**Given data:**
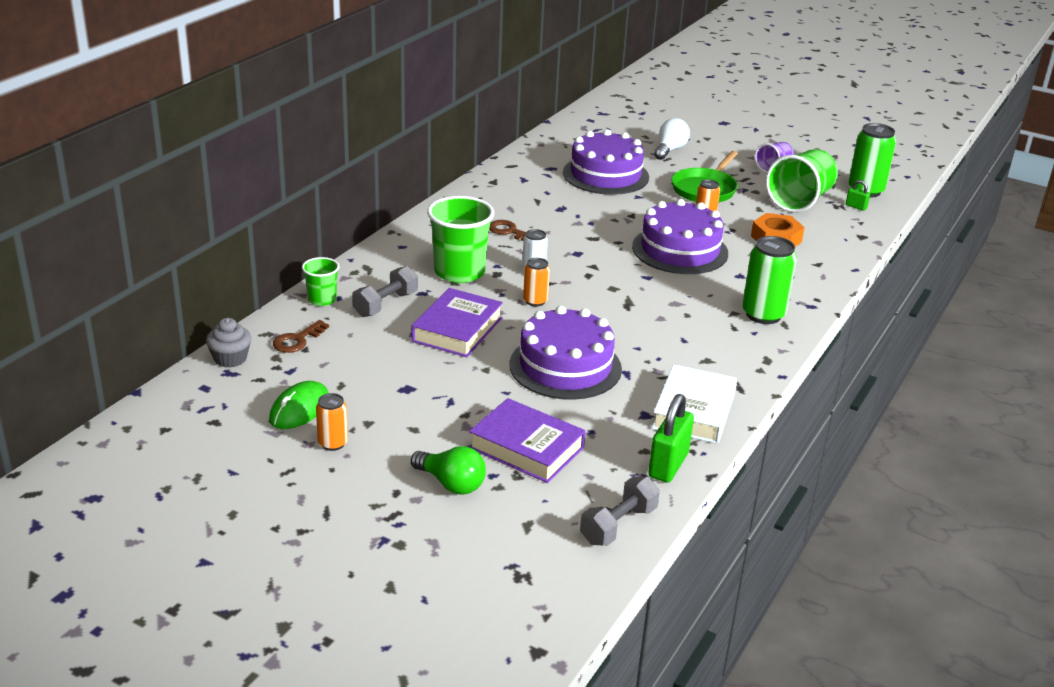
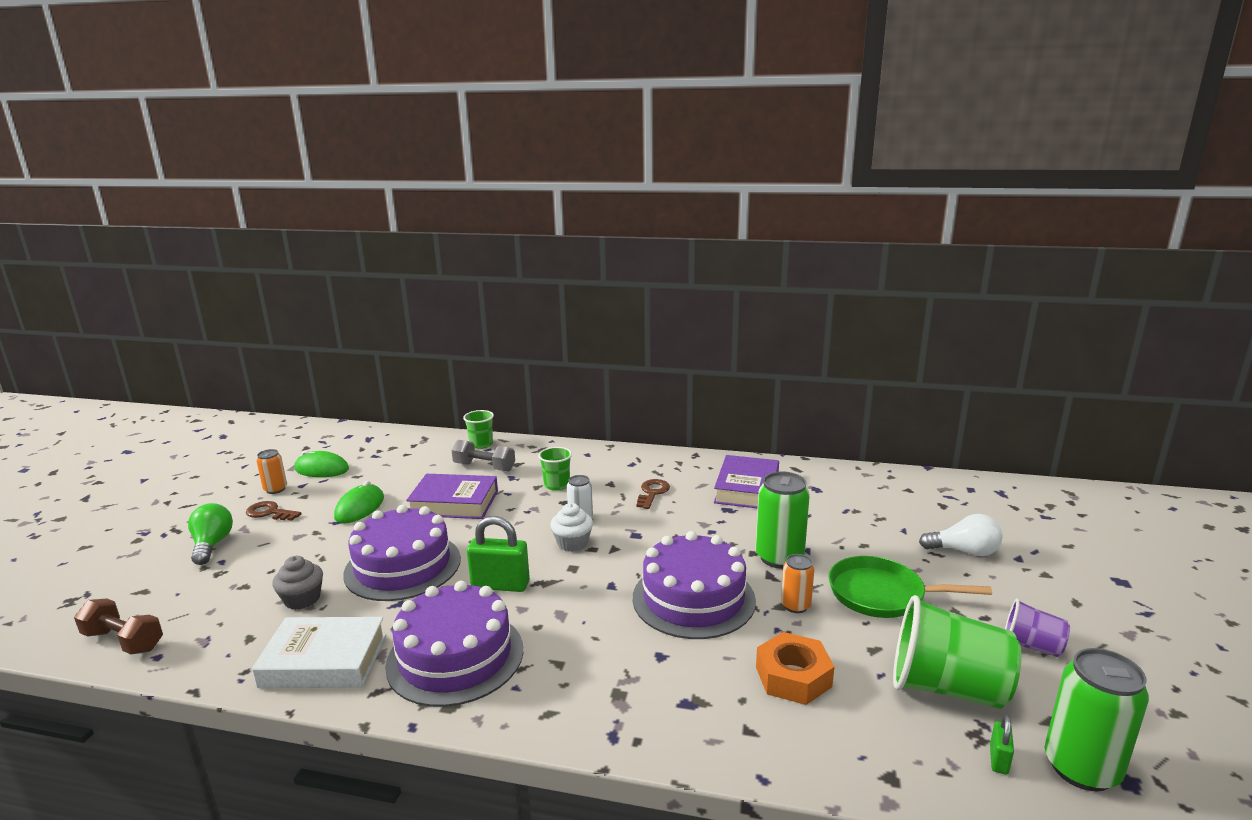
camera: 75 degrees right, 10 degrees down
(230, 359) = (386, 435): grey cupcake -> grey cupcake (302, 599)
(297, 340) = (418, 449): brown key -> brown key (270, 512)
(427, 385) = (360, 508): none -> green mouse
(451, 484) = (212, 545): green light bulb -> green light bulb turned 150 degrees clockwise
(459, 272) = (557, 485): green cup -> green cup, size x0.54
(526, 448) = (261, 570): purple book -> purple book (747, 489)
(535, 301) = (522, 529): orange can -> none
(574, 282) = (572, 543): none -> white cupcake
(605, 175) = (837, 521): purple cake -> purple cake (455, 656)
(618, 525) = (123, 641): grey dumbbell -> brown dumbbell
(668, 465) = (219, 657): green padlock -> green padlock (500, 585)
(763, 314) = (565, 690): green can -> green can (779, 557)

**Exercise requirements:** No line before the one containing "(427, 385) = (360, 508): none -> green mouse" should be copied; restate that line and all the rest through the end of the data above word for word.

**Finished task:**
(427, 385) = (360, 508): none -> green mouse
(451, 484) = (212, 545): green light bulb -> green light bulb turned 150 degrees clockwise
(459, 272) = (557, 485): green cup -> green cup, size x0.54
(526, 448) = (261, 570): purple book -> purple book (747, 489)
(535, 301) = (522, 529): orange can -> none
(574, 282) = (572, 543): none -> white cupcake
(605, 175) = (837, 521): purple cake -> purple cake (455, 656)
(618, 525) = (123, 641): grey dumbbell -> brown dumbbell
(668, 465) = (219, 657): green padlock -> green padlock (500, 585)
(763, 314) = (565, 690): green can -> green can (779, 557)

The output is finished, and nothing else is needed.